* [DESCRIPTION OF THE TASK]
Word for word, copy the lines beginning at the one with "(532, 440) = (473, 460): turquoise" and ending at the last line below; pictures stay out.

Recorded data
=== Section Start ===

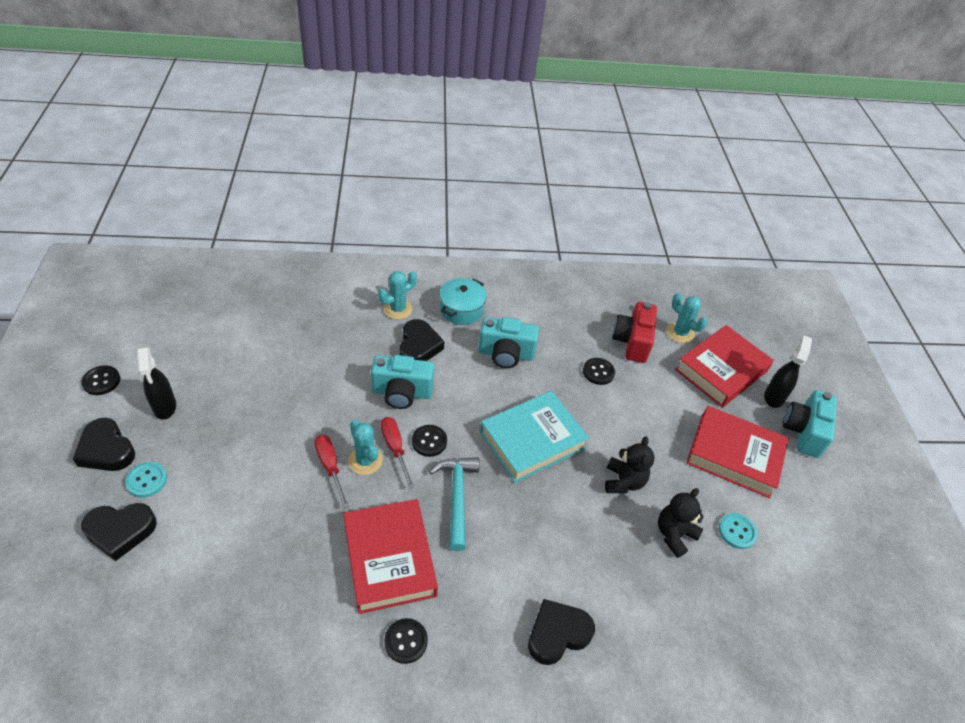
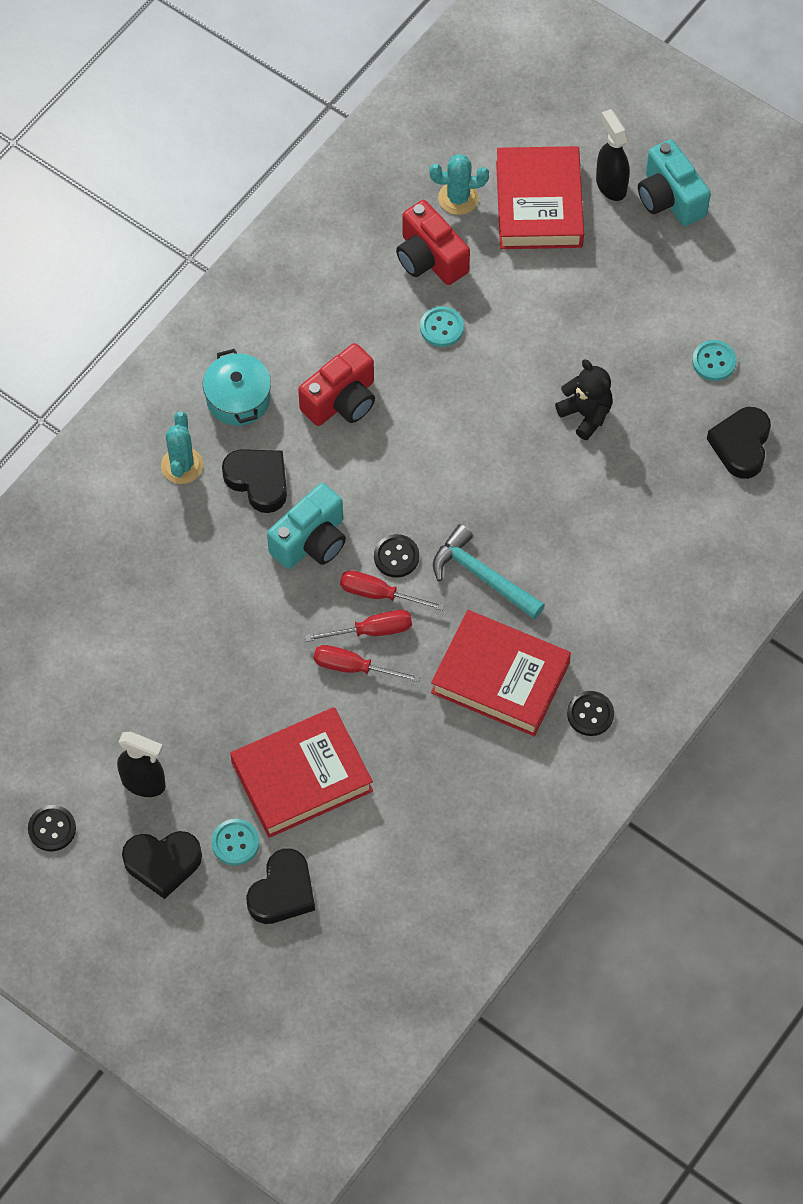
camera: 45 degrees left, 15 degrees up
(365, 460) = (372, 631): turquoise cactus -> red screwdriver
(505, 354) = (341, 401): turquoise camera -> red camera
(532, 440) = (473, 460): turquoise book -> none
(557, 634) = (681, 590): black heart -> black heart (741, 445)
(598, 372) = (441, 327): black button -> turquoise button
(674, 534) = (673, 418): black teddy bear -> none
(734, 455) = (641, 289): red book -> red book (302, 777)

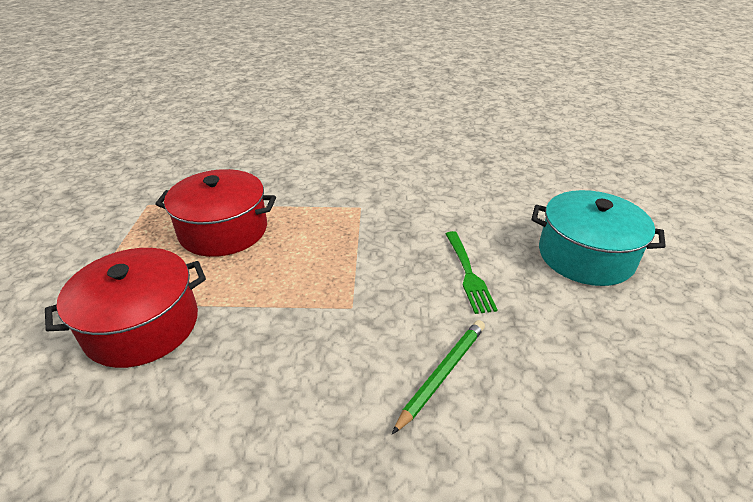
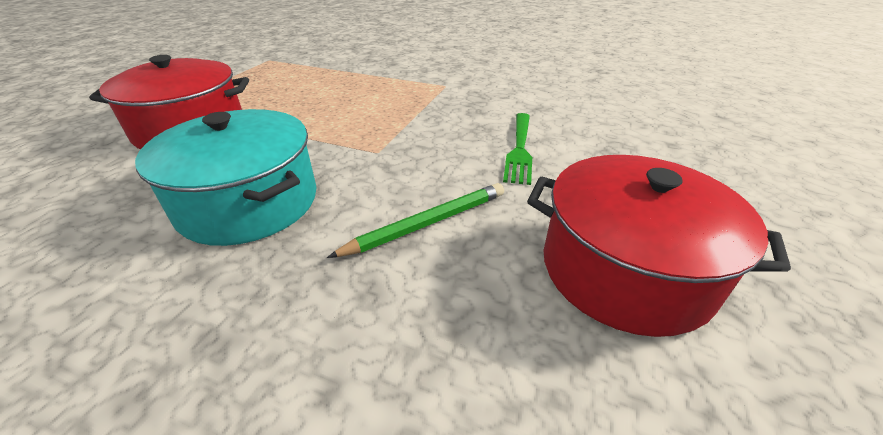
camera: 20 degrees right, 0 degrees up
(223, 230) = (311, 83): red pot -> red pot (625, 270)
(585, 256) = (675, 159): turquoise pot -> turquoise pot (249, 202)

=== Section End ===

* [RESULT FOR THIS EXERCISE]
(532, 440) = (473, 460): turquoise book -> none
(557, 634) = (681, 590): black heart -> black heart (741, 445)
(598, 372) = (441, 327): black button -> turquoise button
(674, 534) = (673, 418): black teddy bear -> none
(734, 455) = (641, 289): red book -> red book (302, 777)

camera: 20 degrees right, 0 degrees up
(223, 230) = (311, 83): red pot -> red pot (625, 270)
(585, 256) = (675, 159): turquoise pot -> turquoise pot (249, 202)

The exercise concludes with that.